**Task prompt**
Beginning with the first entry, restate the data word for word and leave out the images.

Items listed in a dataset
----

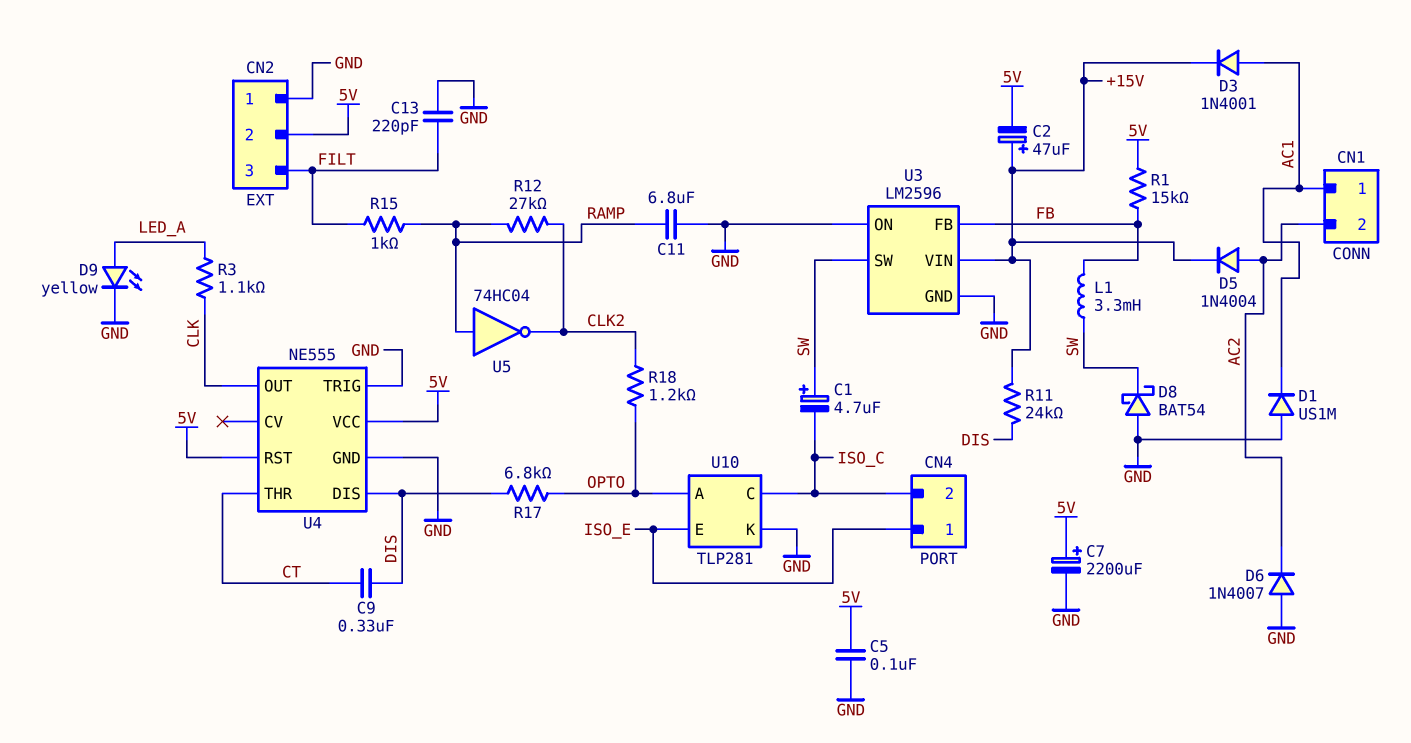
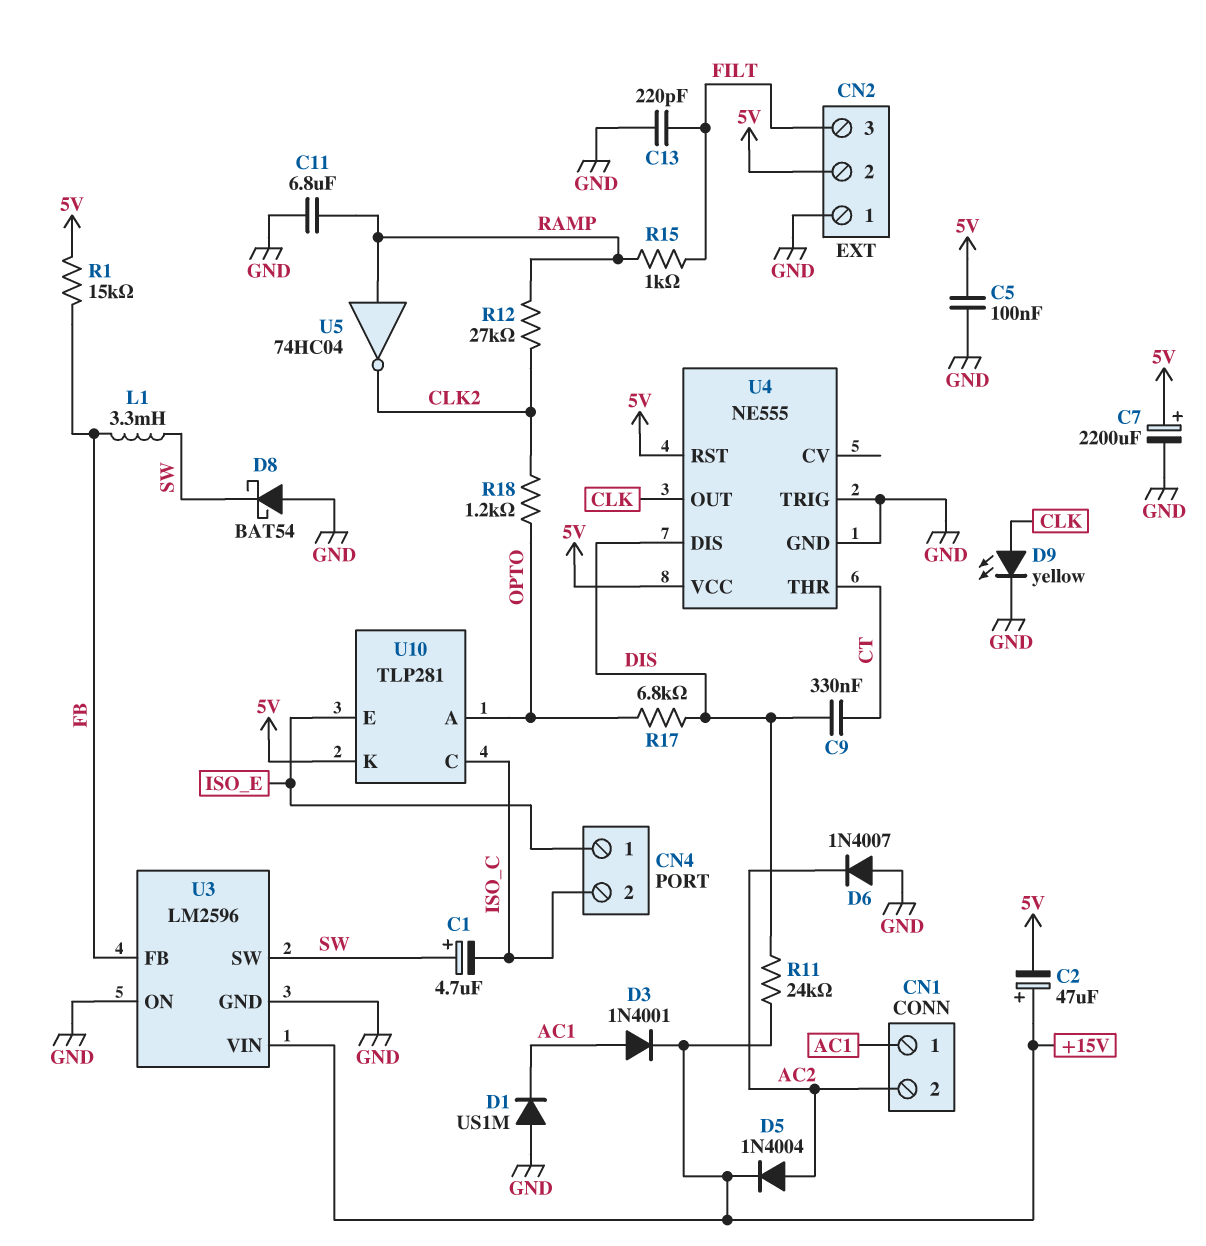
D9: LED yellow (A LED_A, K GND) -> LED yellow (A CLK, K GND)
R3: 1.1k (CLK, LED_A) -> none
U10 pin K: GND -> 5V

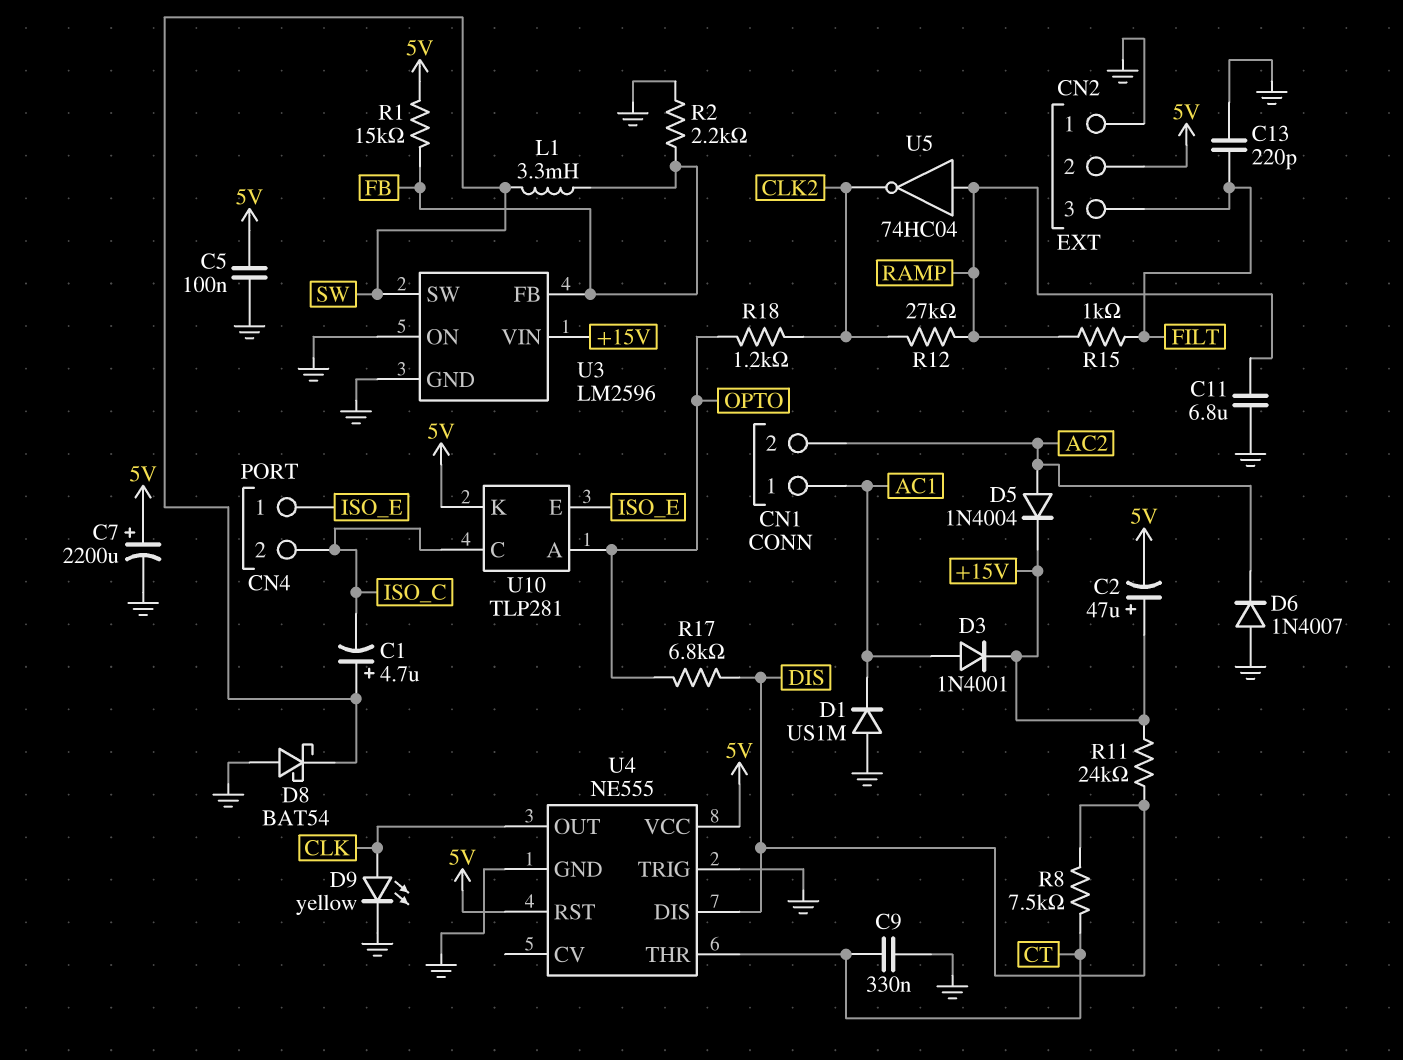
C9: 330nF (CT, DIS) -> 330nF (CT, GND)
R2: none -> 2.2k (FB, GND)
R8: none -> 7.5k (CT, DIS)

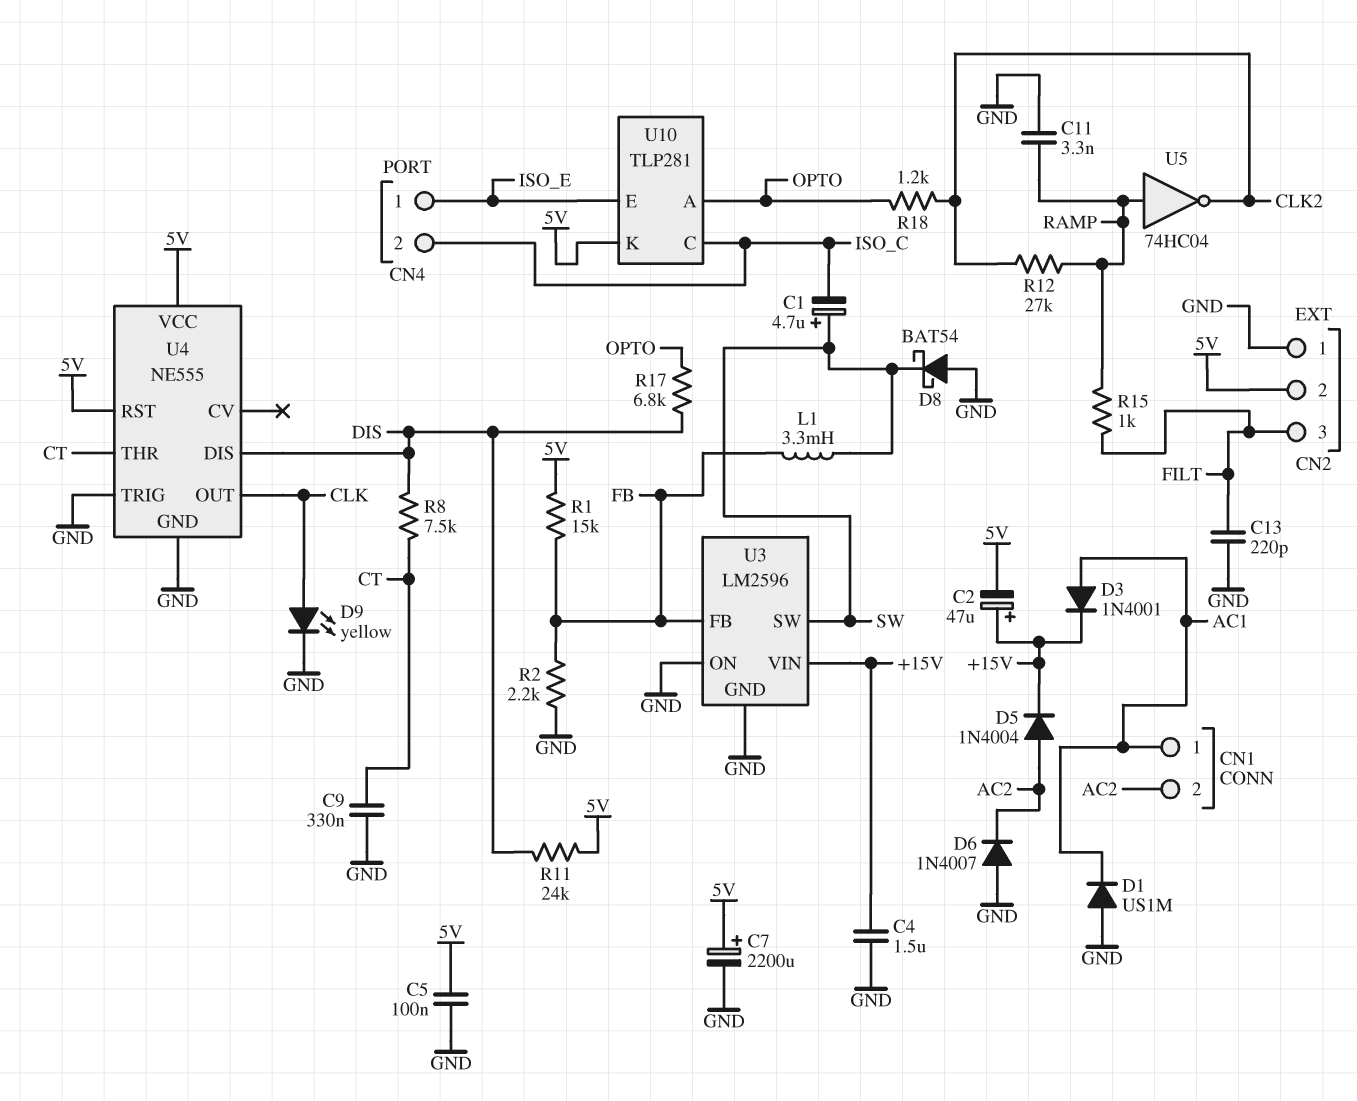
C4: none -> 1.5uF (+15V, GND)
C11: 6.8uF (GND, RAMP) -> 3.3nF (GND, RAMP)
R11: 24k (+15V, DIS) -> 24k (5V, DIS)

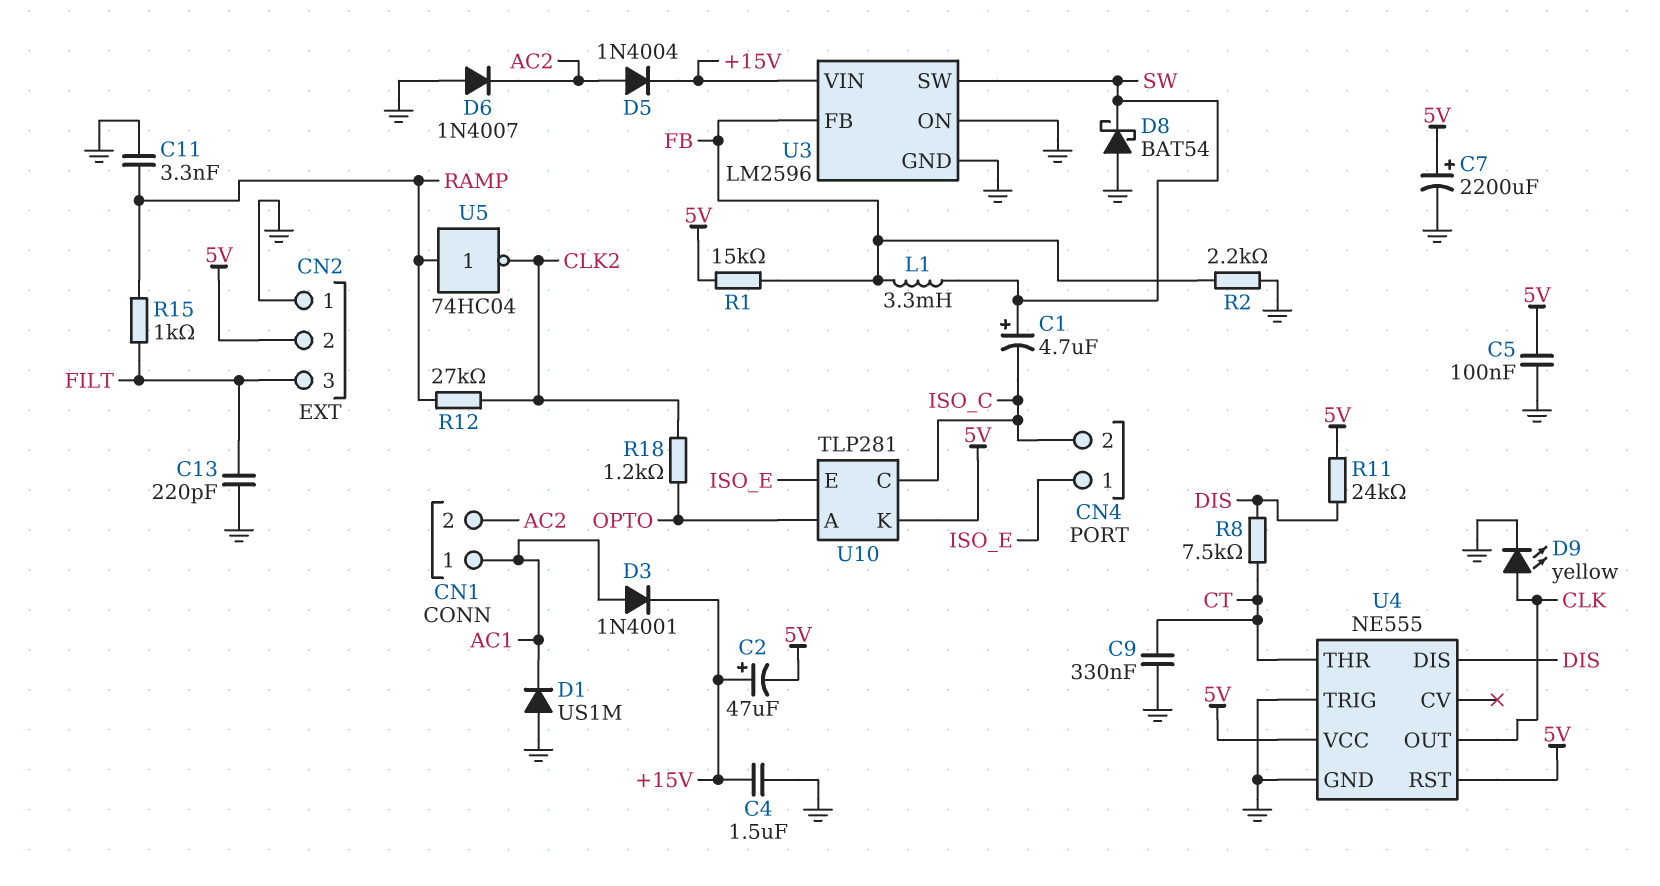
R17: 6.8k (DIS, OPTO) -> none

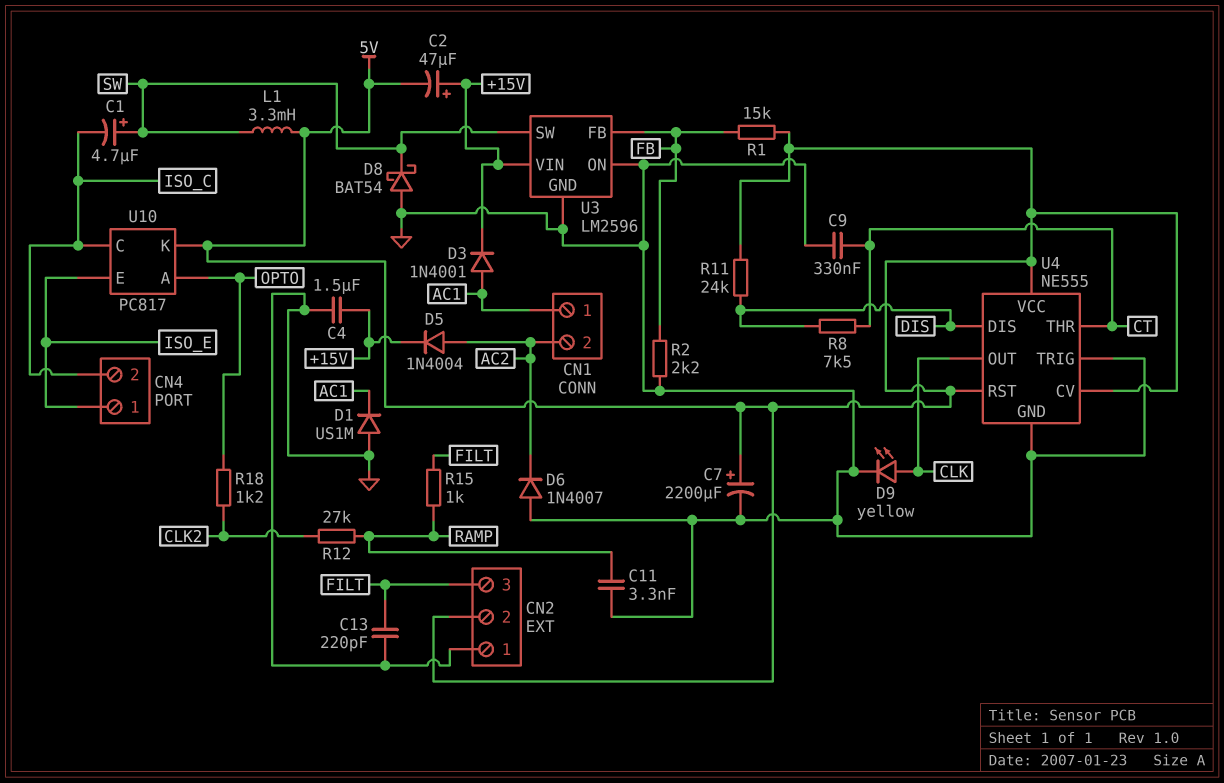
C5: 100nF (5V, GND) -> none
L1: 3.3mH (FB, SW) -> 3.3mH (5V, SW)
U4 pin CV: none -> 5V
U5: NOT 74HC04 (in RAMP, out CLK2) -> none
U10: TLP281 -> PC817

----

**Answer to the exercise**
D9: LED yellow (A LED_A, K GND) -> LED yellow (A CLK, K GND)
R3: 1.1k (CLK, LED_A) -> none
U10 pin K: GND -> 5V

C9: 330nF (CT, DIS) -> 330nF (CT, GND)
R2: none -> 2.2k (FB, GND)
R8: none -> 7.5k (CT, DIS)

C4: none -> 1.5uF (+15V, GND)
C11: 6.8uF (GND, RAMP) -> 3.3nF (GND, RAMP)
R11: 24k (+15V, DIS) -> 24k (5V, DIS)

R17: 6.8k (DIS, OPTO) -> none

C5: 100nF (5V, GND) -> none
L1: 3.3mH (FB, SW) -> 3.3mH (5V, SW)
U4 pin CV: none -> 5V
U5: NOT 74HC04 (in RAMP, out CLK2) -> none
U10: TLP281 -> PC817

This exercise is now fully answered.